Work order: When you reach the line in the data below that contains "Q2: NMOS IRLZ44N", please start repeating lines exactly, and stop after the line that contains "R101: 22k (+5V, DGND) -> 22k (+5V, SIG9)", repeating nothing else.

Data extract:
━━━━━━━━━━━━━━━━━━━━

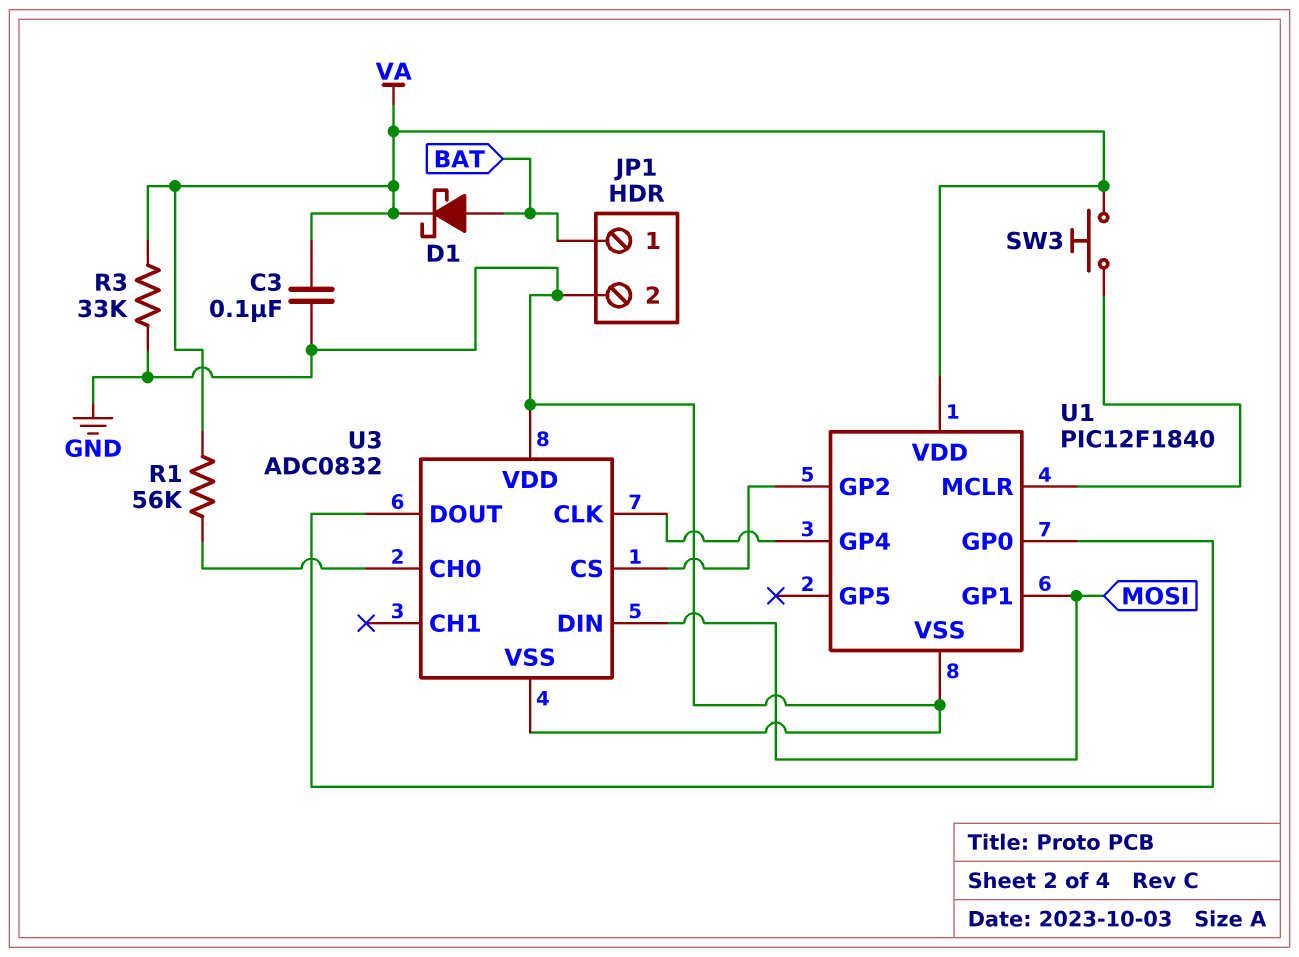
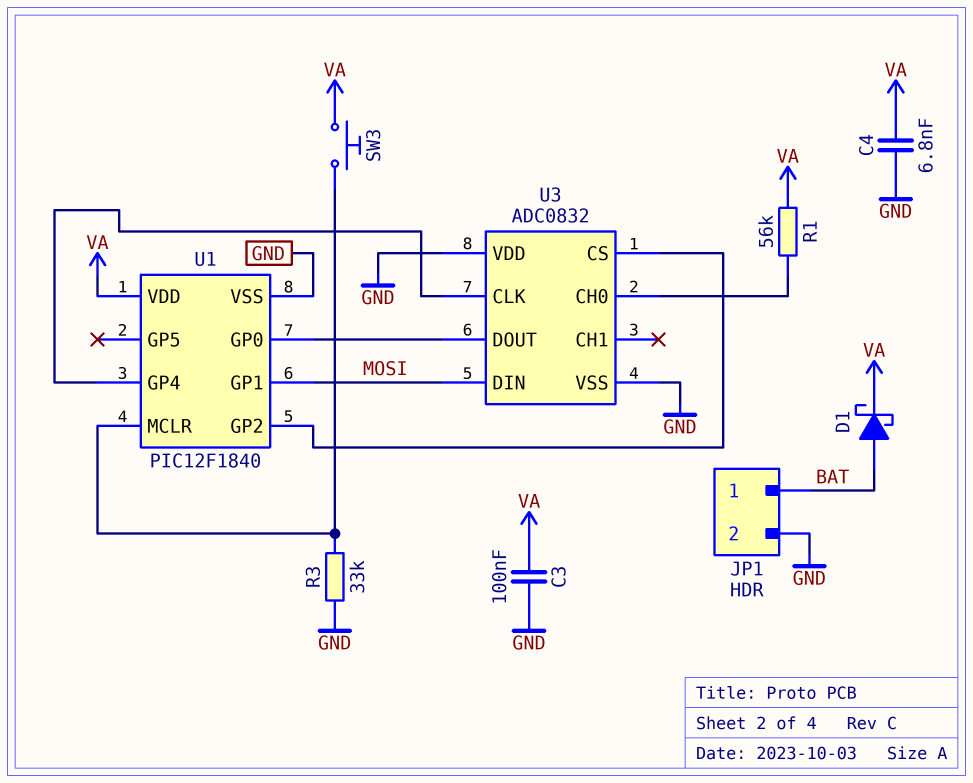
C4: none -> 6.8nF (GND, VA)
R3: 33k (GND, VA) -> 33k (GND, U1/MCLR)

━━━━━━━━━━━━━━━━━━━━

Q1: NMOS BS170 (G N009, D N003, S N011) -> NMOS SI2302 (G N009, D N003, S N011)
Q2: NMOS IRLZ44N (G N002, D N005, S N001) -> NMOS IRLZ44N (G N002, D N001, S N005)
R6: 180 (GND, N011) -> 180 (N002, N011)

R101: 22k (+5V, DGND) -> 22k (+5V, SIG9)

━━━━━━━━━━━━━━━━━━━━

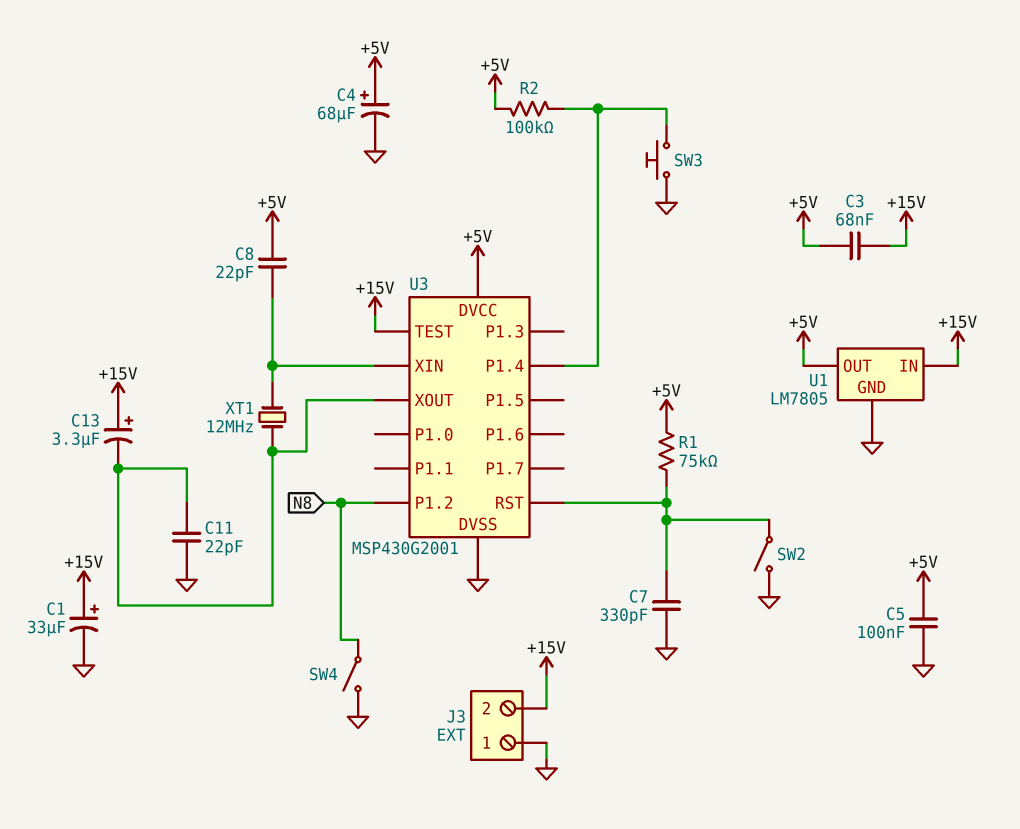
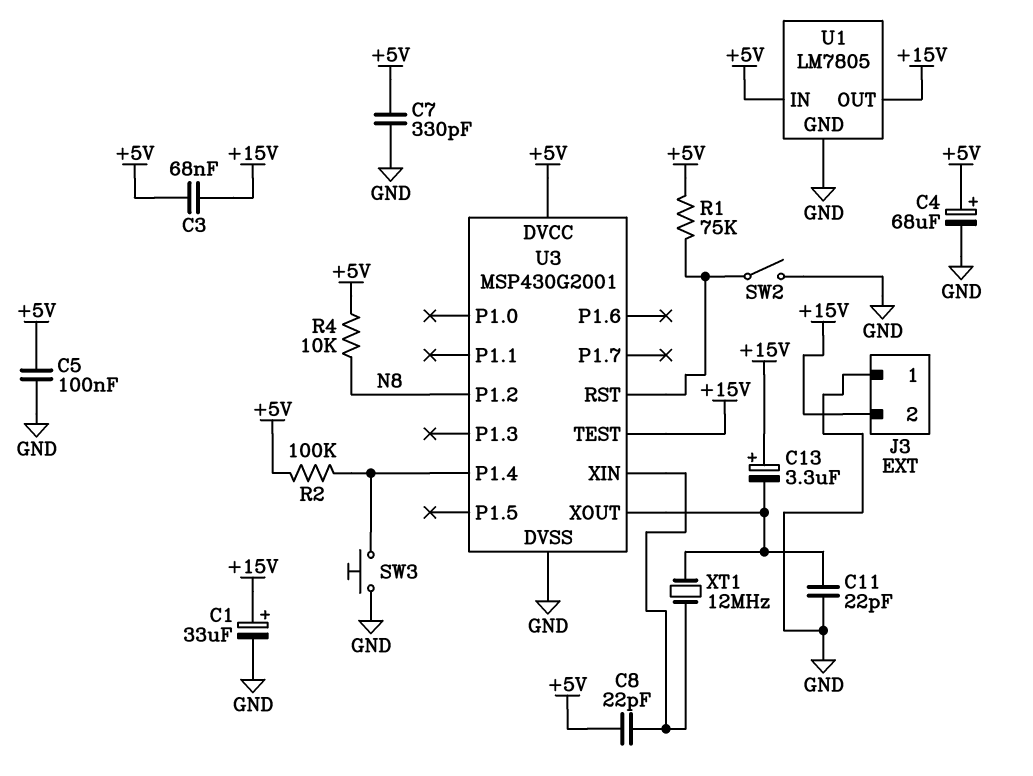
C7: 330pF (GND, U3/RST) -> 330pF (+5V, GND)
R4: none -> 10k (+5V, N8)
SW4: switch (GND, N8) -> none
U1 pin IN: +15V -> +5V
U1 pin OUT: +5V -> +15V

━━━━━━━━━━━━━━━━━━━━

Solution to the problem:
Q2: NMOS IRLZ44N (G N002, D N005, S N001) -> NMOS IRLZ44N (G N002, D N001, S N005)
R6: 180 (GND, N011) -> 180 (N002, N011)

R101: 22k (+5V, DGND) -> 22k (+5V, SIG9)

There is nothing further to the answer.